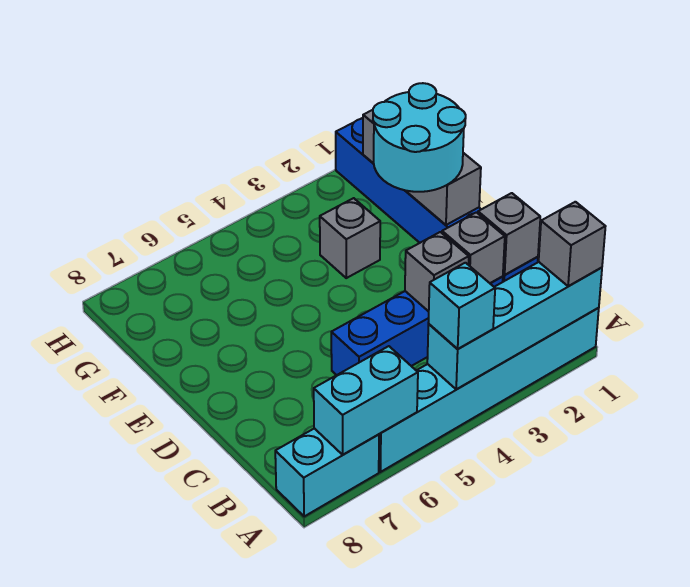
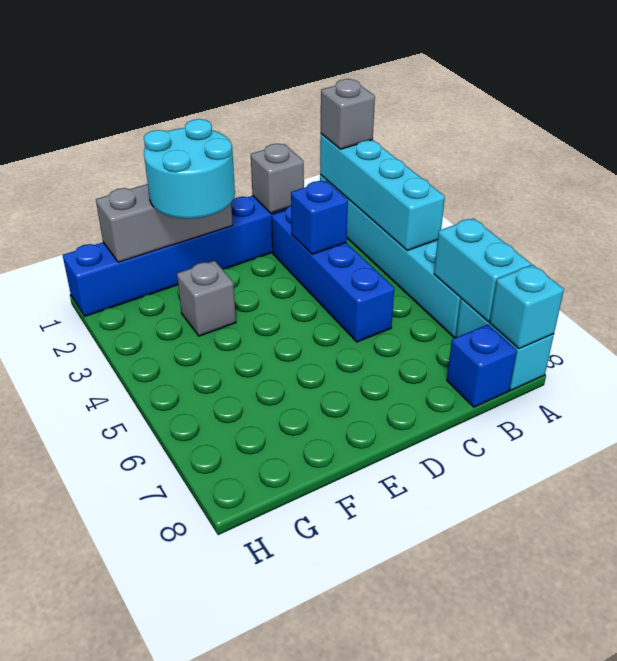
cyan brick A4 level 3 -> cyan brick A8 level 2
none -> blue brick B8 level 1
grey brick C2 level 2 -> none
grey brick C3 level 2 -> blue brick C3 level 2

........

§ Exercise directions: Which lines above contain the word "blue"? Copy each one.

§ Written reply:
none -> blue brick B8 level 1
grey brick C3 level 2 -> blue brick C3 level 2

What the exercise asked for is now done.